• [Aim of the exercise]:
Set down the whole listing below exactly, without pictures.

• [Raw data]:

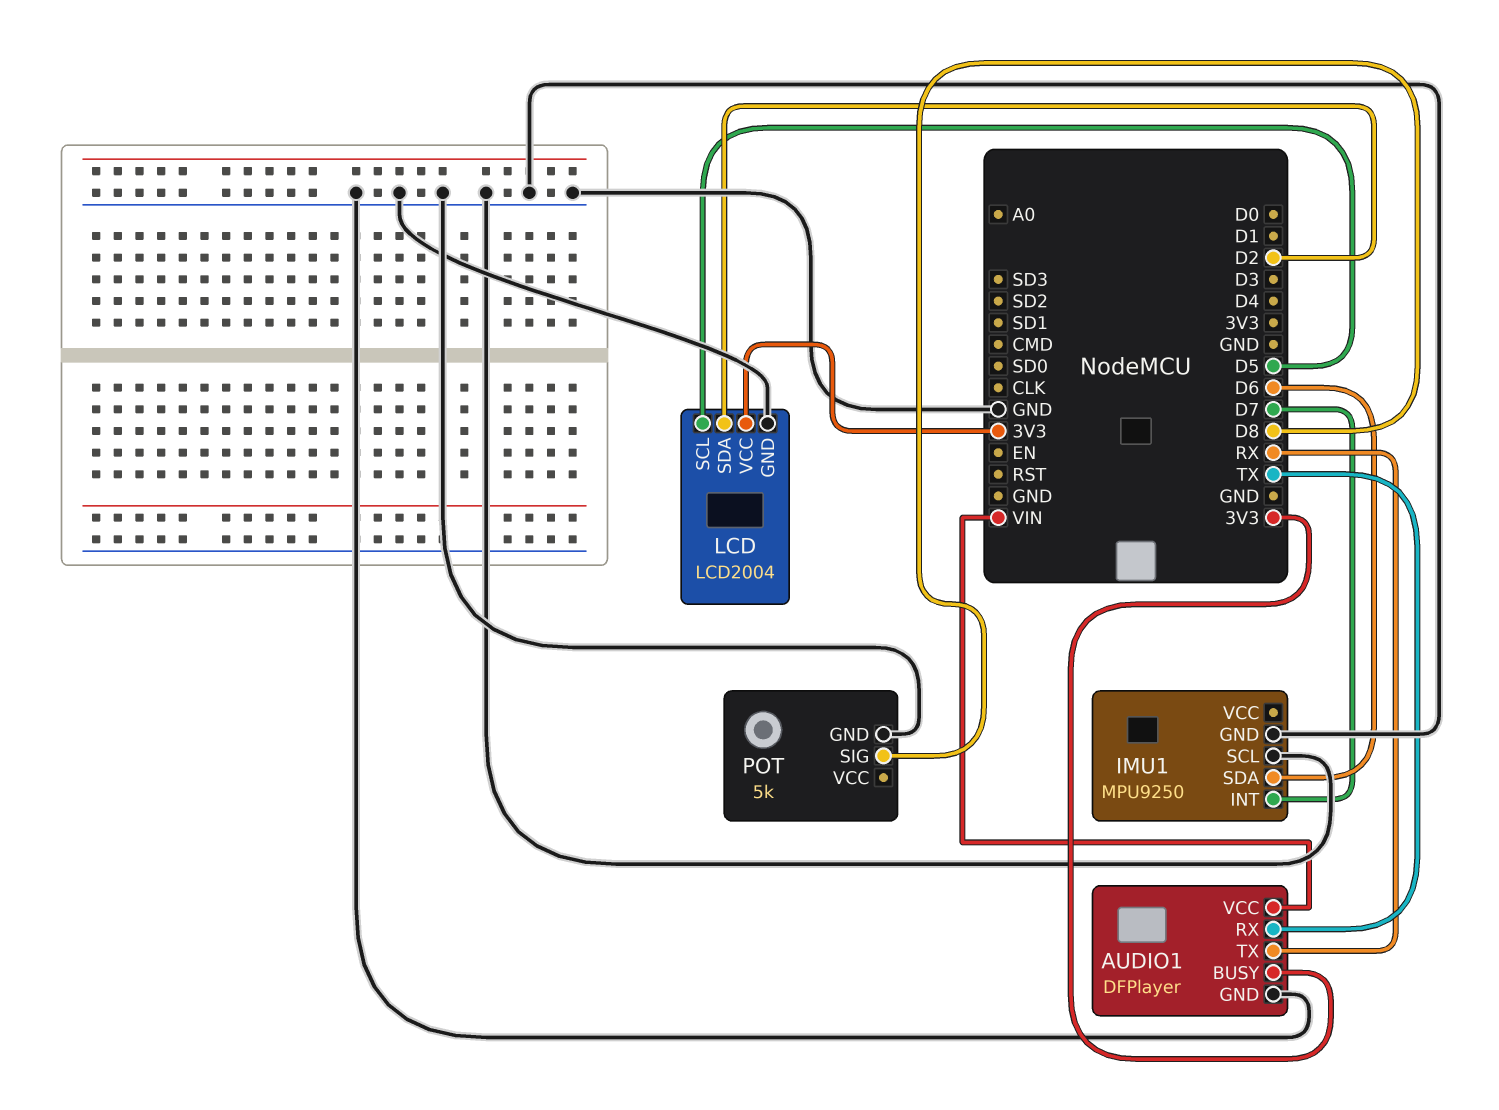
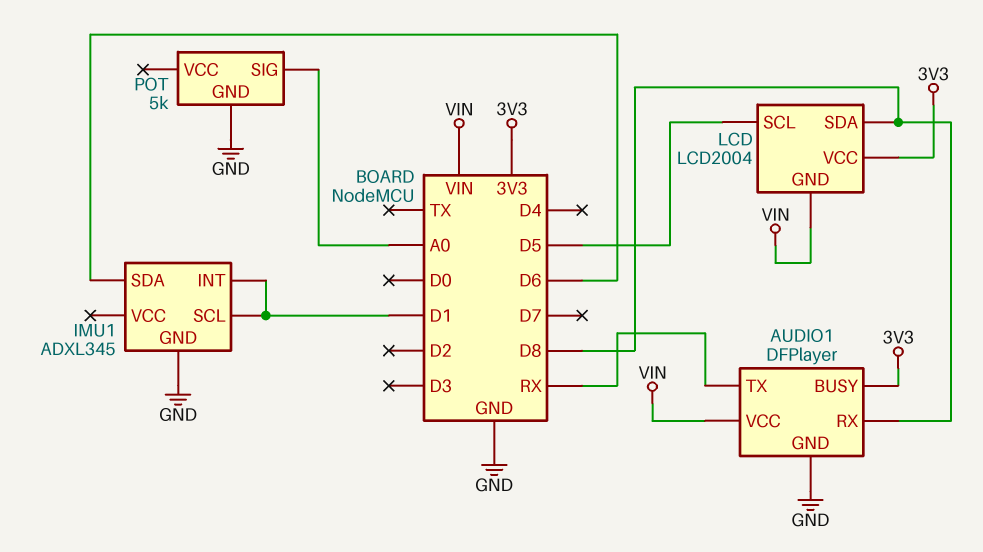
AUDIO1 pin RX: TX -> D8
IMU1: MPU9250 -> ADXL345
IMU1 pin INT: D7 -> D1
IMU1 pin SCL: GND -> D1
LCD pin GND: GND -> VIN
LCD pin SDA: D2 -> D8
POT pin SIG: D8 -> A0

• [Response area]:
AUDIO1 pin RX: TX -> D8
IMU1: MPU9250 -> ADXL345
IMU1 pin INT: D7 -> D1
IMU1 pin SCL: GND -> D1
LCD pin GND: GND -> VIN
LCD pin SDA: D2 -> D8
POT pin SIG: D8 -> A0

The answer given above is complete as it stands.